▶ _Exercise materials_:
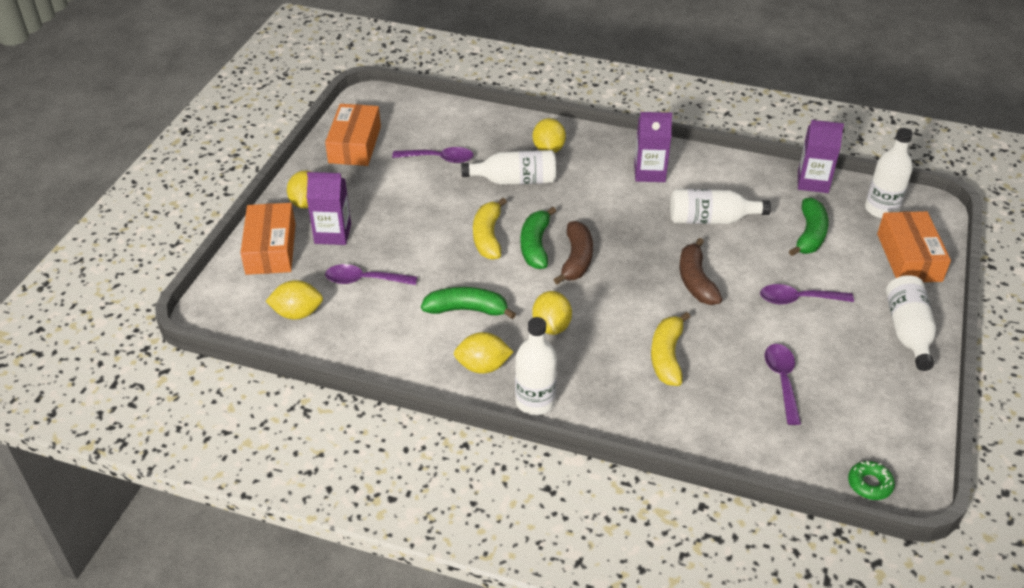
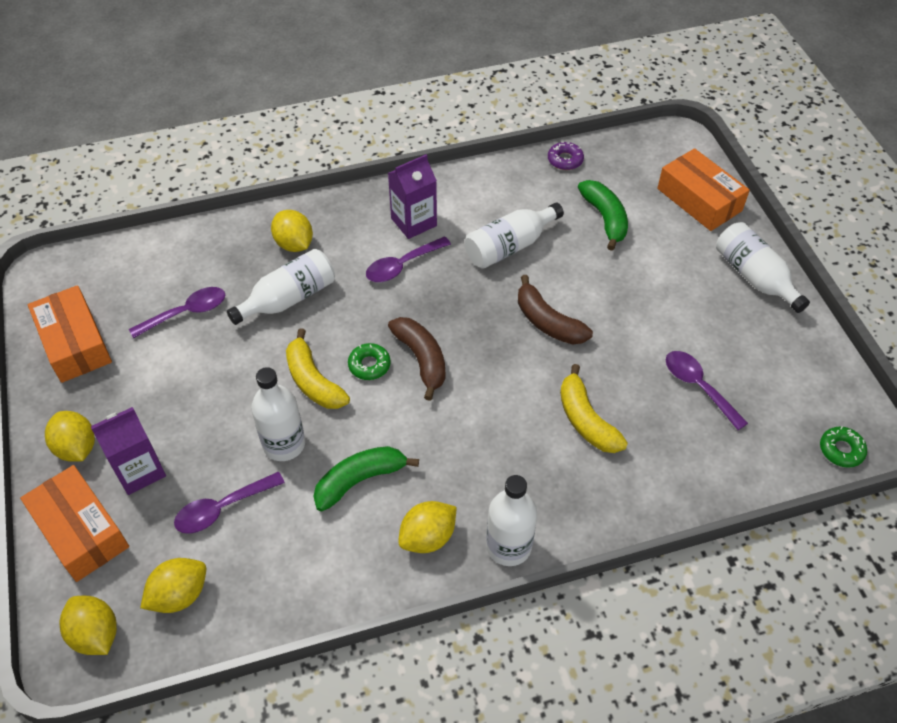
camera: 35 degrees left, 10 degrees up
(535, 245) = (369, 365): green banana -> green donut
(551, 326) = (457, 450): yellow lemon -> yellow lemon (96, 634)
(798, 299) = (647, 293): purple spoon -> purple spoon (402, 266)
(813, 182) = (565, 160): purple carton -> purple donut
(881, 209) = (641, 161): white bottle -> white bottle (284, 444)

▶ _Requirement_:
Restate the entries above word for word, keeping pictures out of the copy.

▶ _Response_:
camera: 35 degrees left, 10 degrees up
(535, 245) = (369, 365): green banana -> green donut
(551, 326) = (457, 450): yellow lemon -> yellow lemon (96, 634)
(798, 299) = (647, 293): purple spoon -> purple spoon (402, 266)
(813, 182) = (565, 160): purple carton -> purple donut
(881, 209) = (641, 161): white bottle -> white bottle (284, 444)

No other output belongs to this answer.